----- PROVIDED MATERIAL
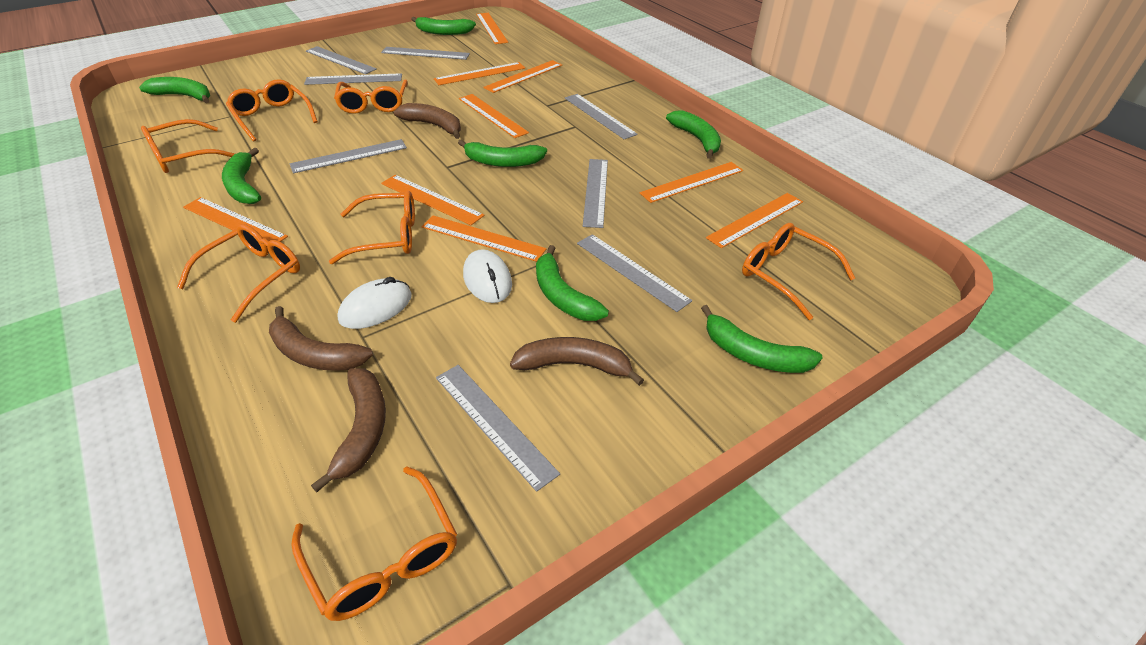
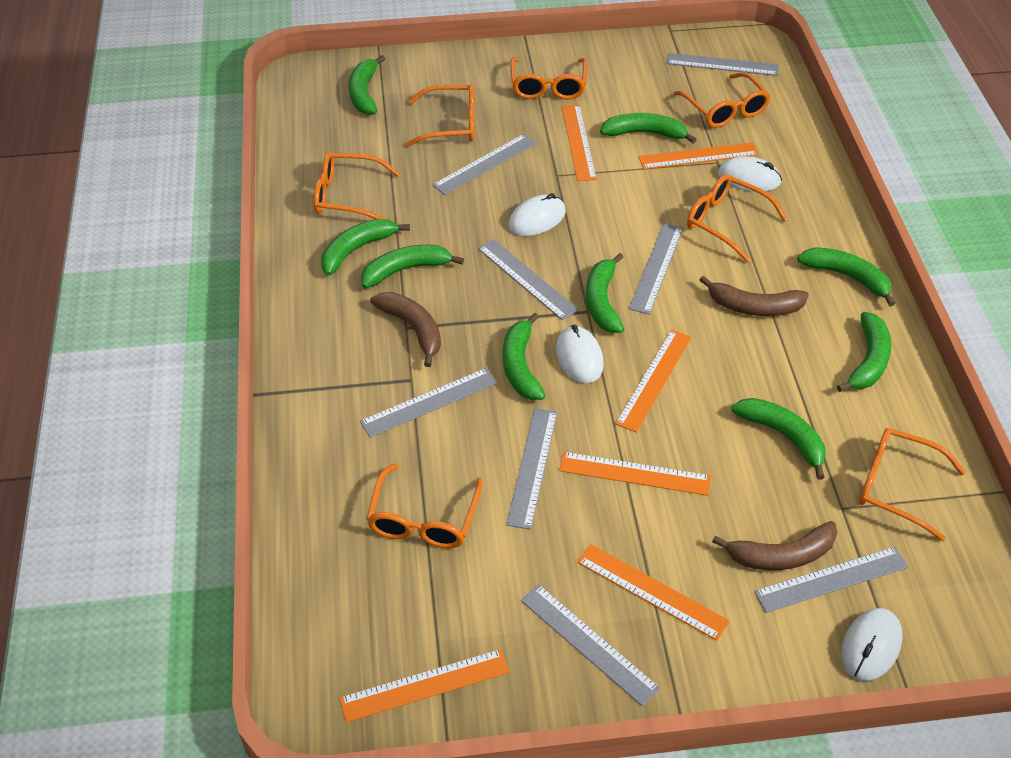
brown banana: 4 -> 3
green banana: 7 -> 9
orange ruler: 9 -> 6
white mouse: 2 -> 4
----------
- [EXERCISE OBJECTIVE]: Everything in the listing above must be retyped exactly, except for the pictures.

- [ANSWER]:
brown banana: 4 -> 3
green banana: 7 -> 9
orange ruler: 9 -> 6
white mouse: 2 -> 4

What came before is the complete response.